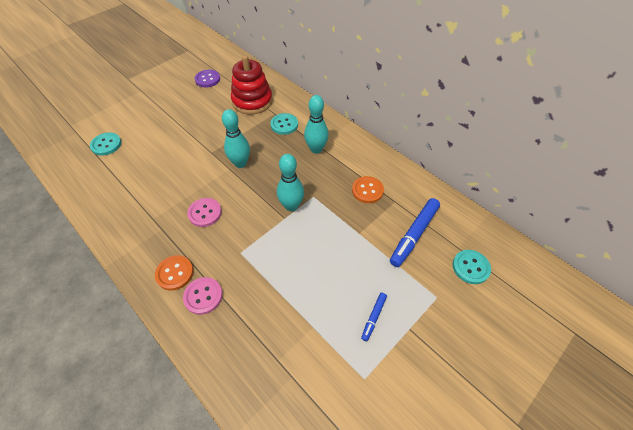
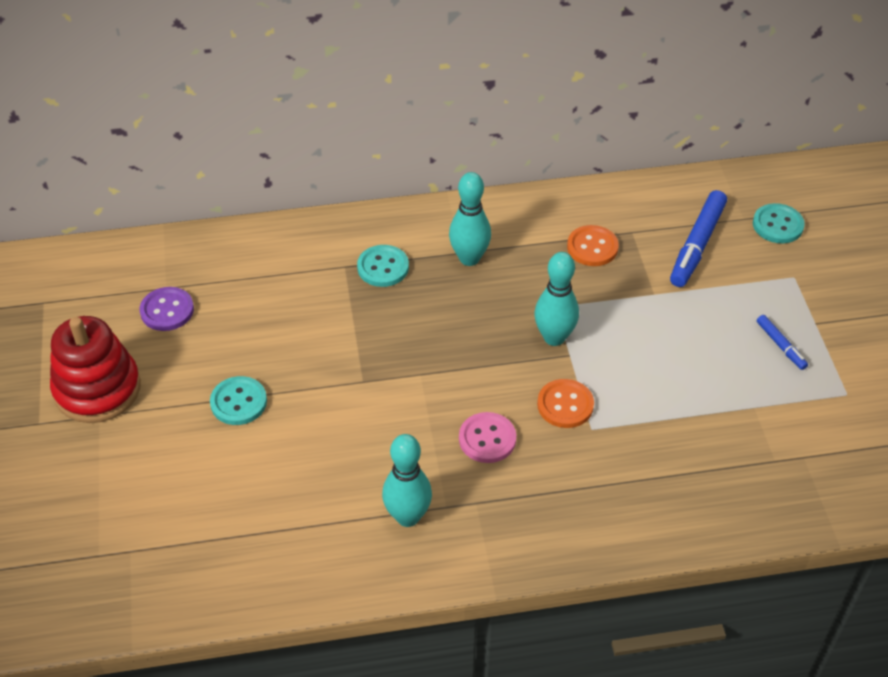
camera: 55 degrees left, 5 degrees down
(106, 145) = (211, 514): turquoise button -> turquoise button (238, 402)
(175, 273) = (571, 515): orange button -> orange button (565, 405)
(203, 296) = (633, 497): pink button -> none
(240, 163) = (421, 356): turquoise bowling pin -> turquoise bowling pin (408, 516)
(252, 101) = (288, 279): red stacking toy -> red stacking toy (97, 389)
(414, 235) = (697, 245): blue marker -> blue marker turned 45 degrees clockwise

:::::

Repeat the records in full, exactly as they appear, without the pictures.

- _RESPONSE_:
camera: 55 degrees left, 5 degrees down
(106, 145) = (211, 514): turquoise button -> turquoise button (238, 402)
(175, 273) = (571, 515): orange button -> orange button (565, 405)
(203, 296) = (633, 497): pink button -> none
(240, 163) = (421, 356): turquoise bowling pin -> turquoise bowling pin (408, 516)
(252, 101) = (288, 279): red stacking toy -> red stacking toy (97, 389)
(414, 235) = (697, 245): blue marker -> blue marker turned 45 degrees clockwise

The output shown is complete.